* INSTRUCTIONS TO FOLLOW *
Return each line of the listing exactly, though without its images.

* SOURCE MATERIAL *
·····
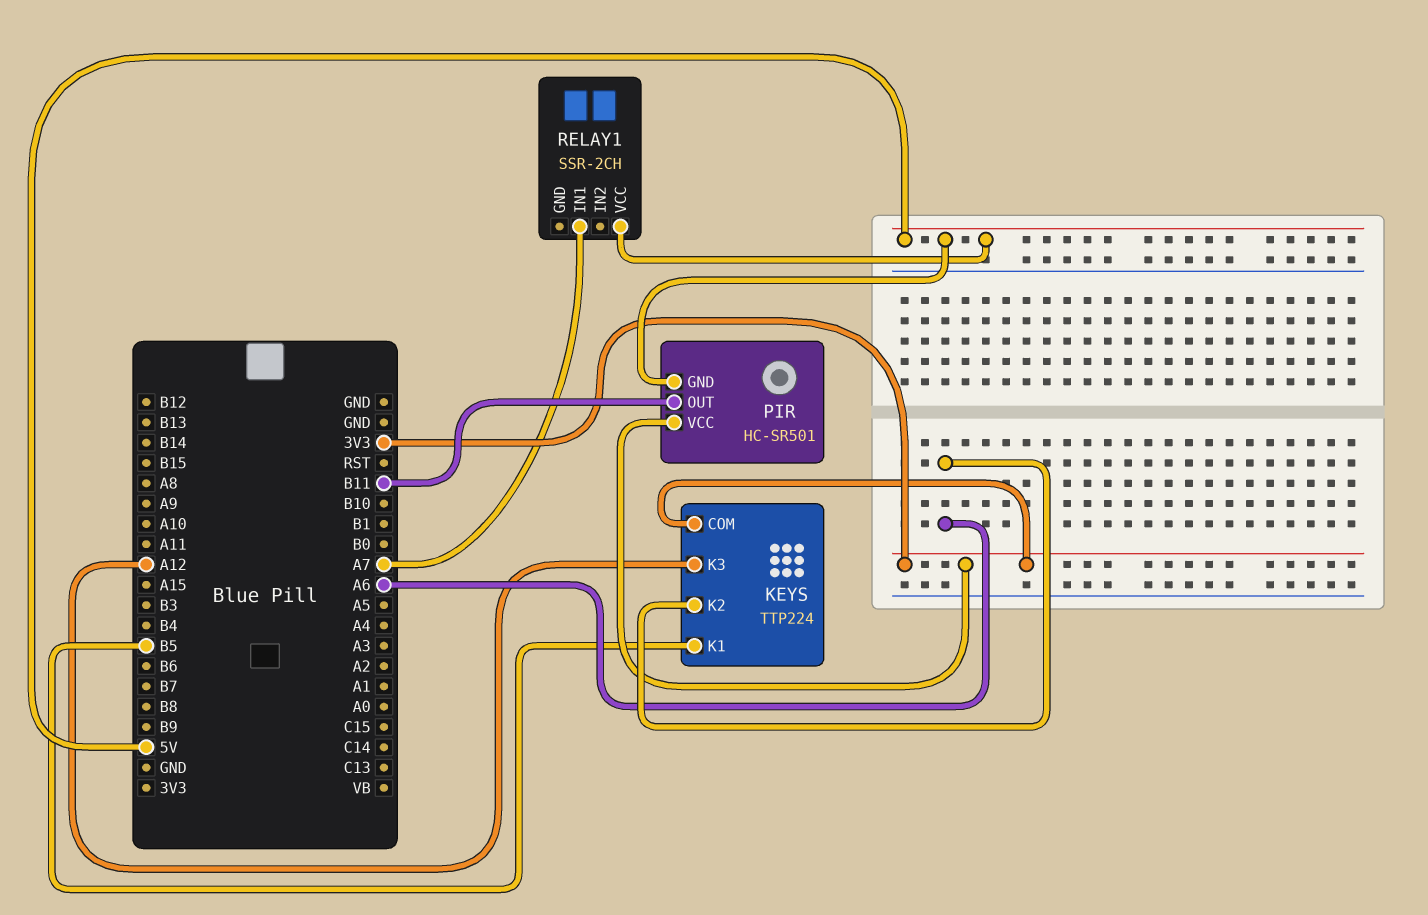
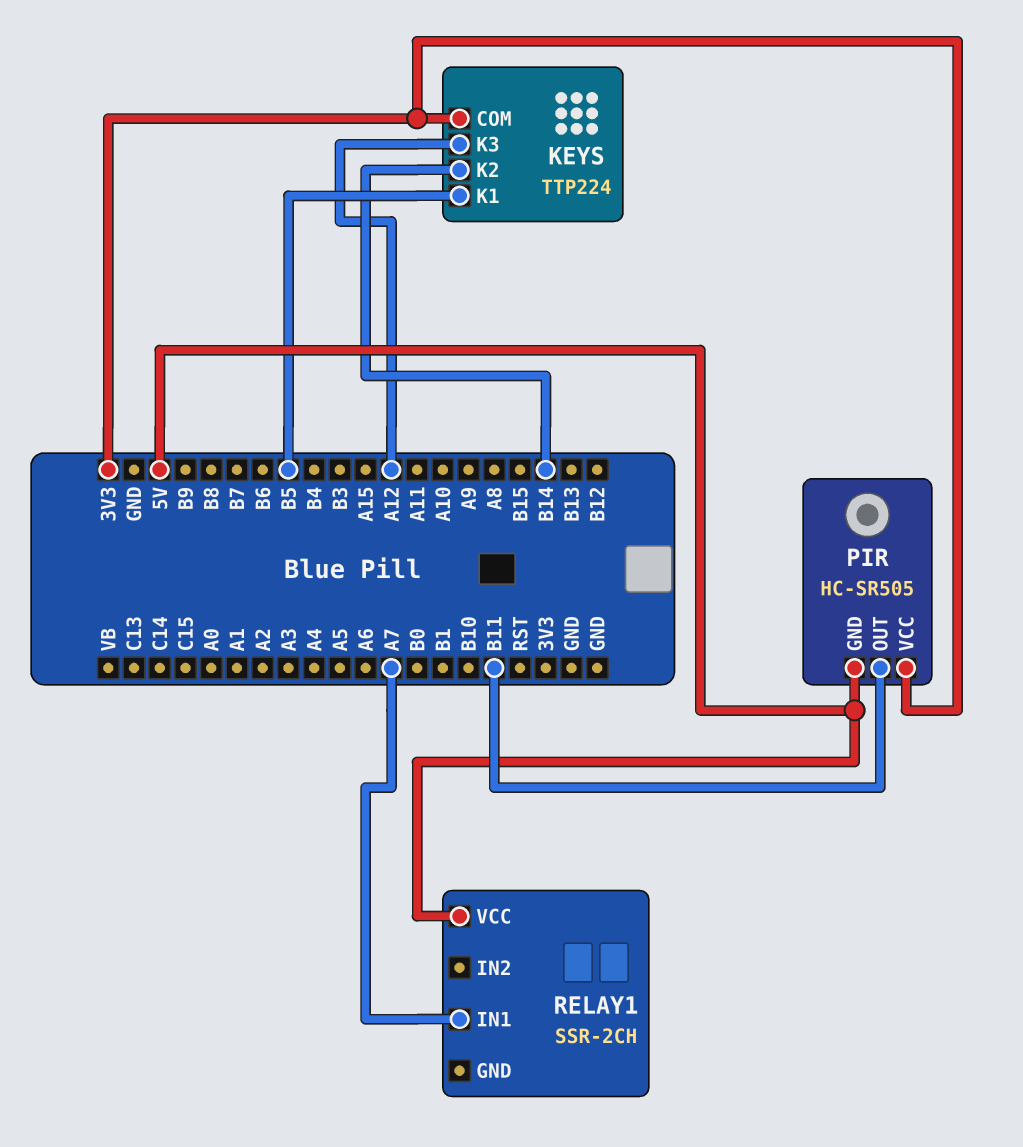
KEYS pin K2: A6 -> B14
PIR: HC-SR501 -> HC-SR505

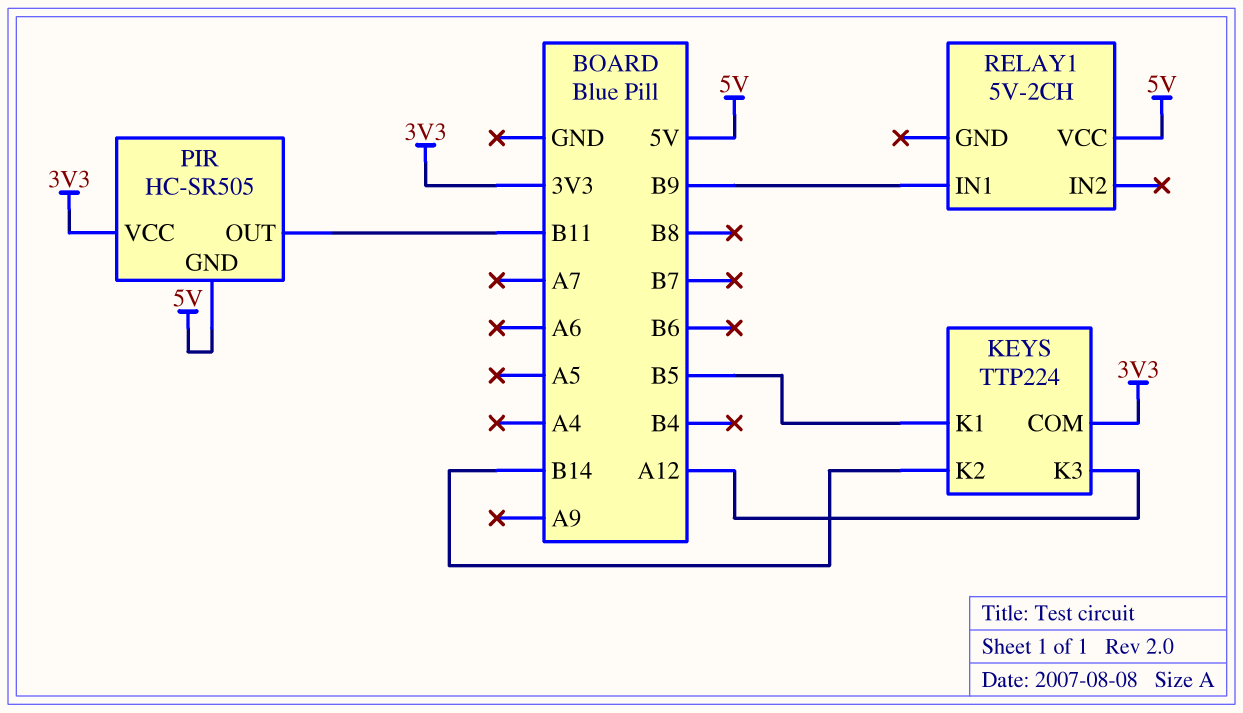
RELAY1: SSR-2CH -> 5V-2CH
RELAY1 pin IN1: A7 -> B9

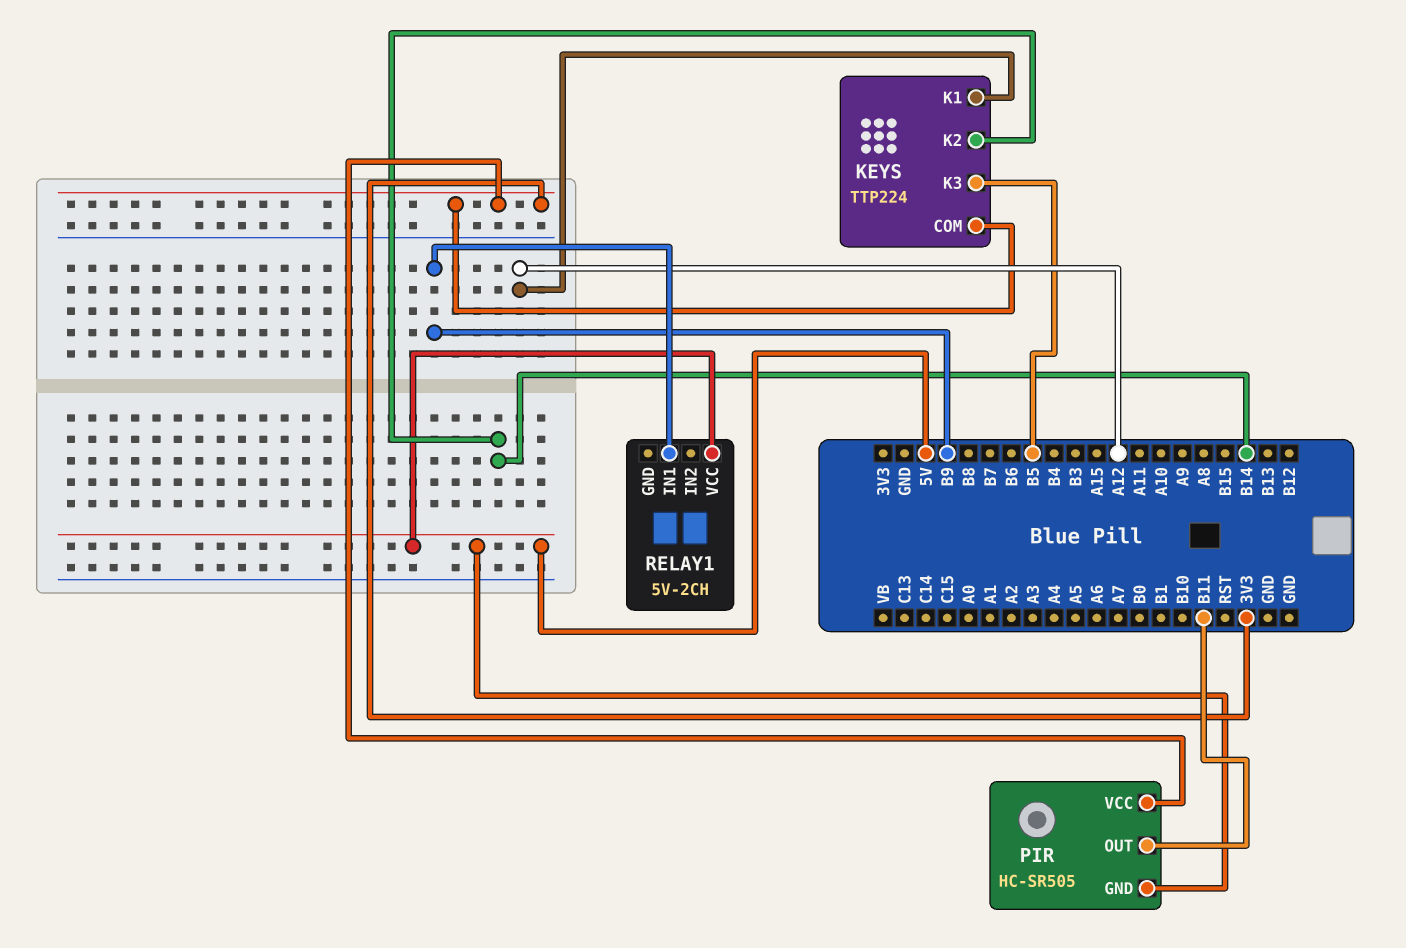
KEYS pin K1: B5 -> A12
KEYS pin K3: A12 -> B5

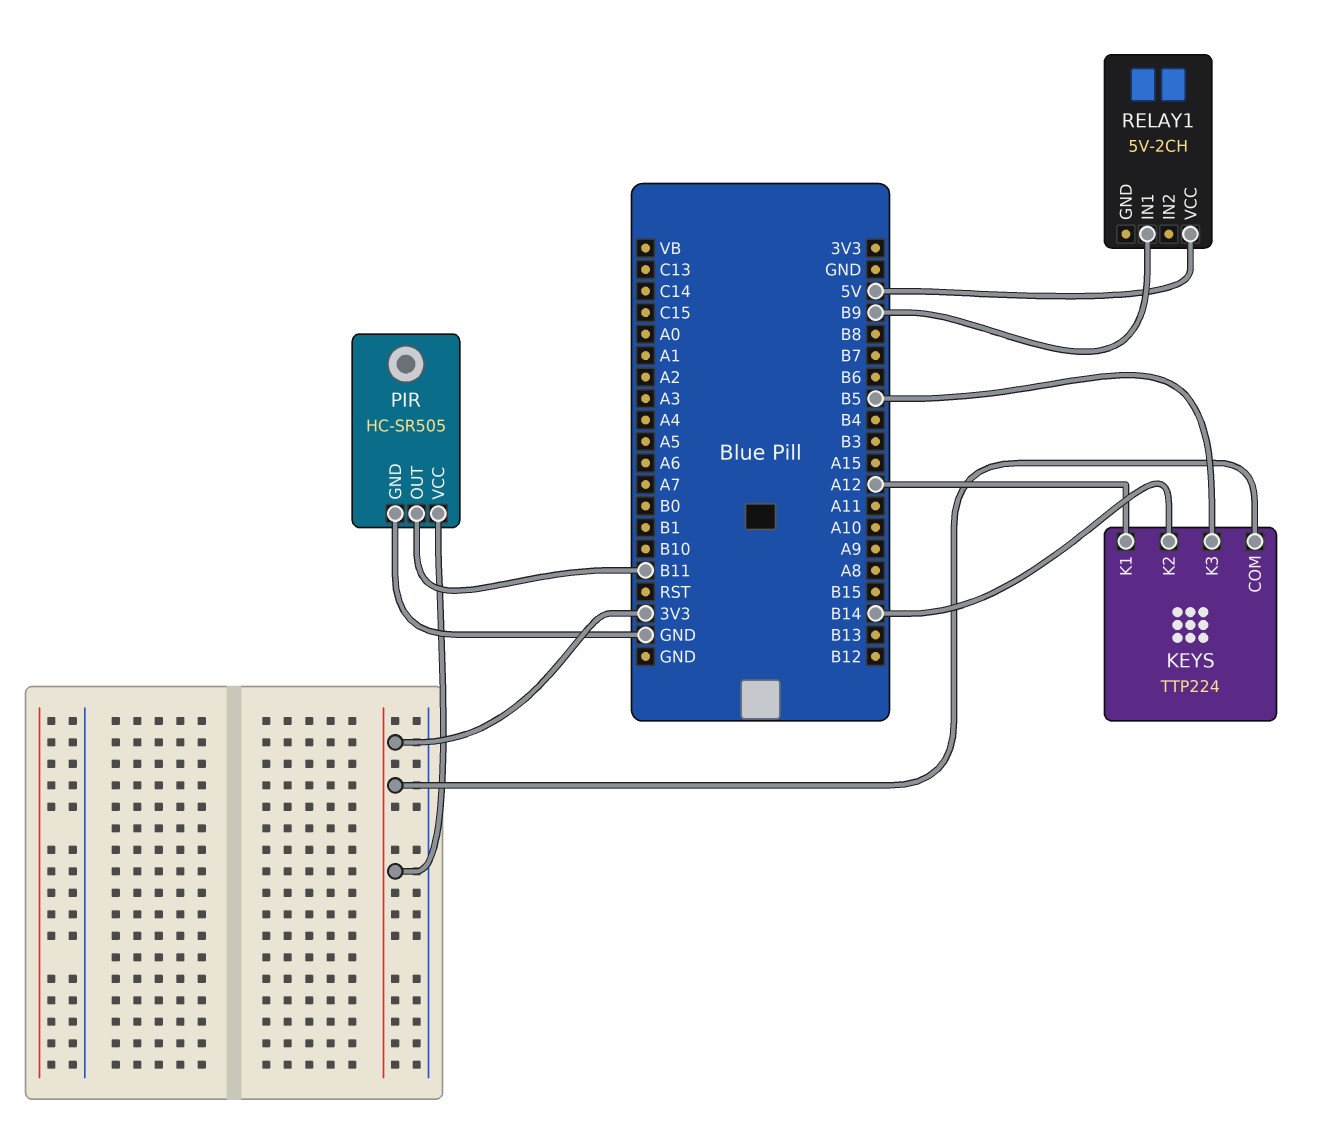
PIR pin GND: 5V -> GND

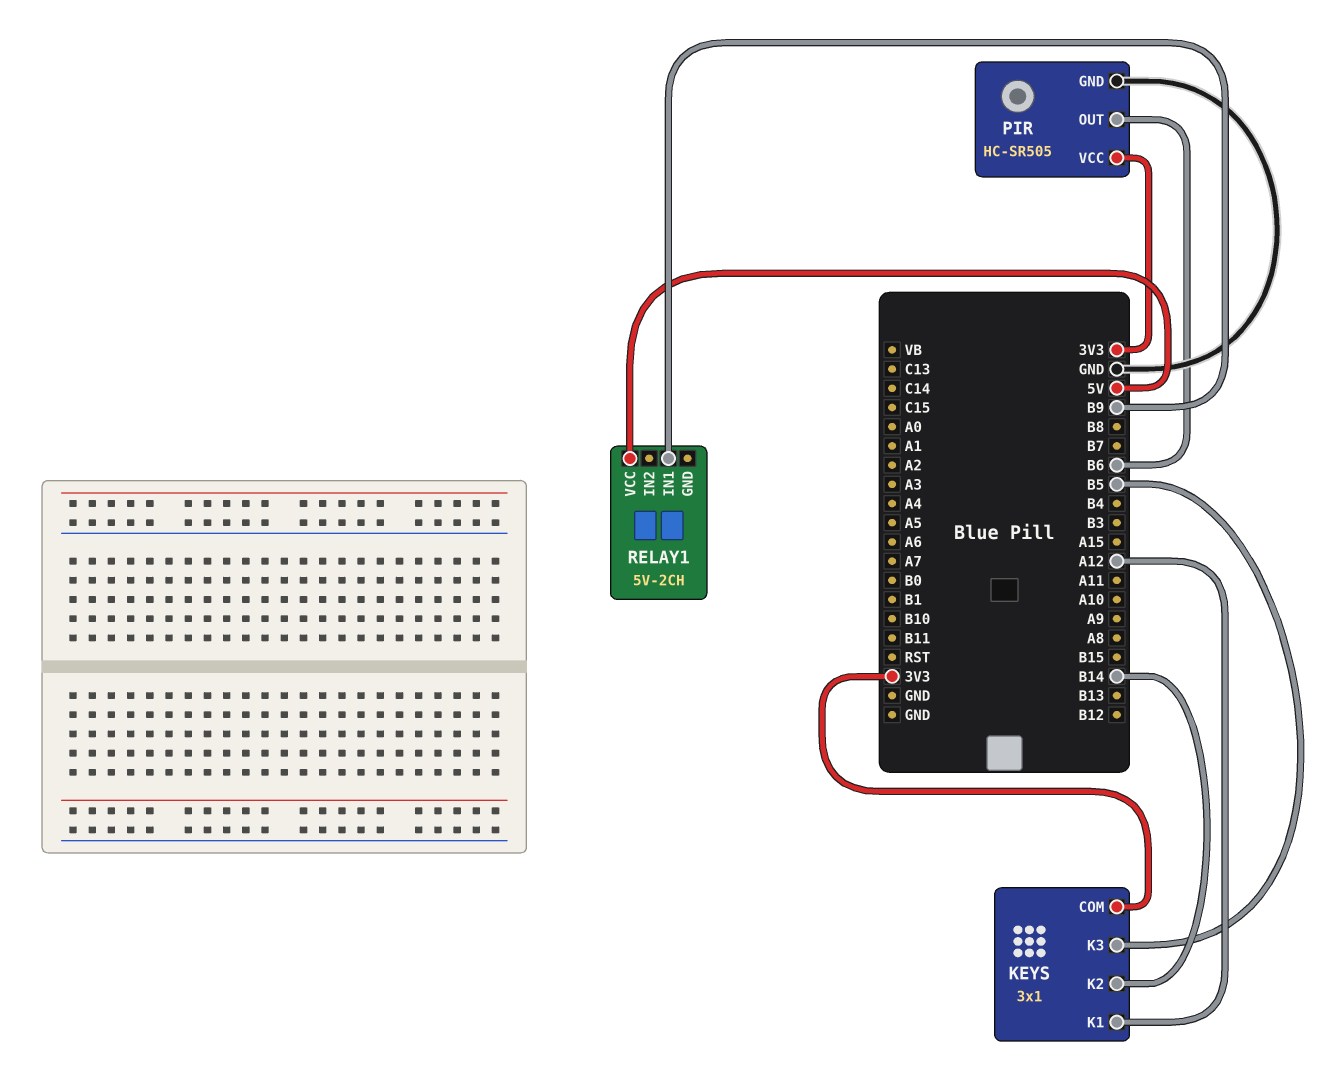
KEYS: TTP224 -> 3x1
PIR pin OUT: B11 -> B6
·····
* ANSWER SPACE *
KEYS pin K2: A6 -> B14
PIR: HC-SR501 -> HC-SR505

RELAY1: SSR-2CH -> 5V-2CH
RELAY1 pin IN1: A7 -> B9

KEYS pin K1: B5 -> A12
KEYS pin K3: A12 -> B5

PIR pin GND: 5V -> GND

KEYS: TTP224 -> 3x1
PIR pin OUT: B11 -> B6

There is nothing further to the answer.